=== Material supplied ===
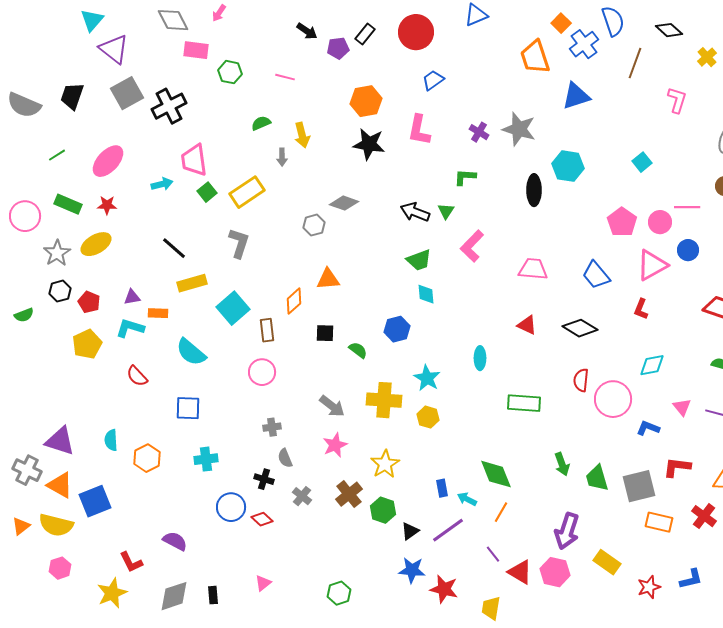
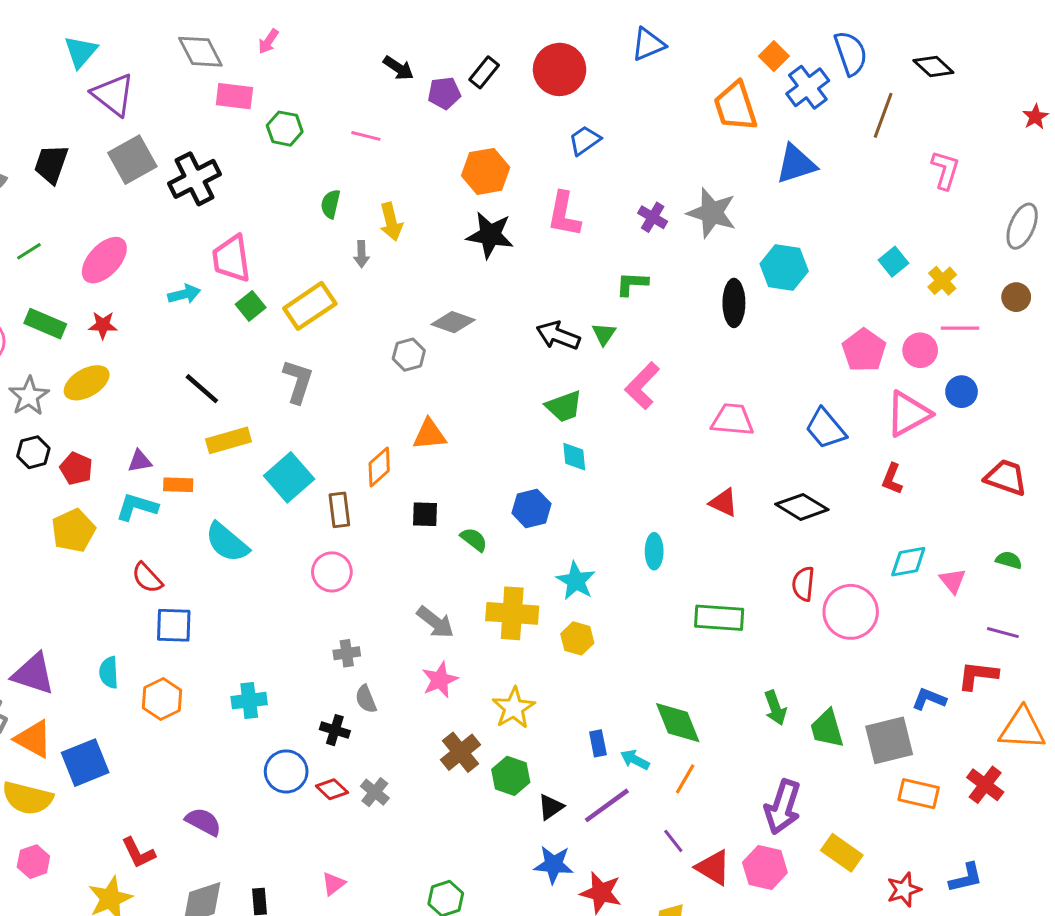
yellow cross: (707, 57) -> (942, 281), moved
green semicircle: (261, 123) -> (330, 204), turned -54
pink triangle: (682, 407) -> (953, 581), moved
blue square: (188, 408) -> (174, 625), moved
blue L-shape: (648, 428) -> (929, 699), moved
red L-shape: (677, 467) -> (978, 675), moved
gray cross: (302, 496) -> (375, 792), moved

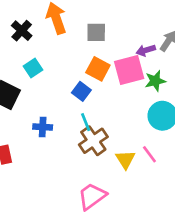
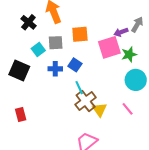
gray square: (96, 32) -> (56, 43), moved
orange square: (98, 69) -> (80, 34), moved, turned -30
blue cross: (43, 127) -> (55, 69), moved
yellow triangle: (125, 159) -> (99, 110), moved

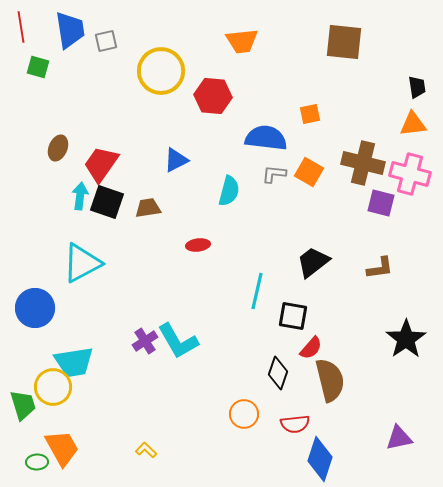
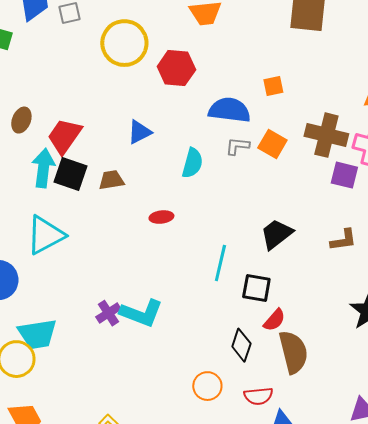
cyan arrow: (80, 196) -> (43, 168), size x1.4
cyan L-shape: (178, 341) -> (141, 313), turned -39

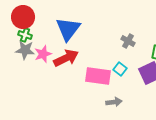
===
What is needed:
Look above for the line holding "blue square: (188, 408) -> (174, 625), moved" and output everything from it down to the line holding "cyan arrow: (80, 196) -> (43, 168), size x1.4", both ends included, exactly and without images.

Expected output:
blue square: (188, 408) -> (174, 625), moved
blue L-shape: (648, 428) -> (929, 699), moved
red L-shape: (677, 467) -> (978, 675), moved
gray cross: (302, 496) -> (375, 792), moved

gray square: (96, 32) -> (56, 43), moved
orange square: (98, 69) -> (80, 34), moved, turned -30
blue cross: (43, 127) -> (55, 69), moved
yellow triangle: (125, 159) -> (99, 110), moved

cyan arrow: (80, 196) -> (43, 168), size x1.4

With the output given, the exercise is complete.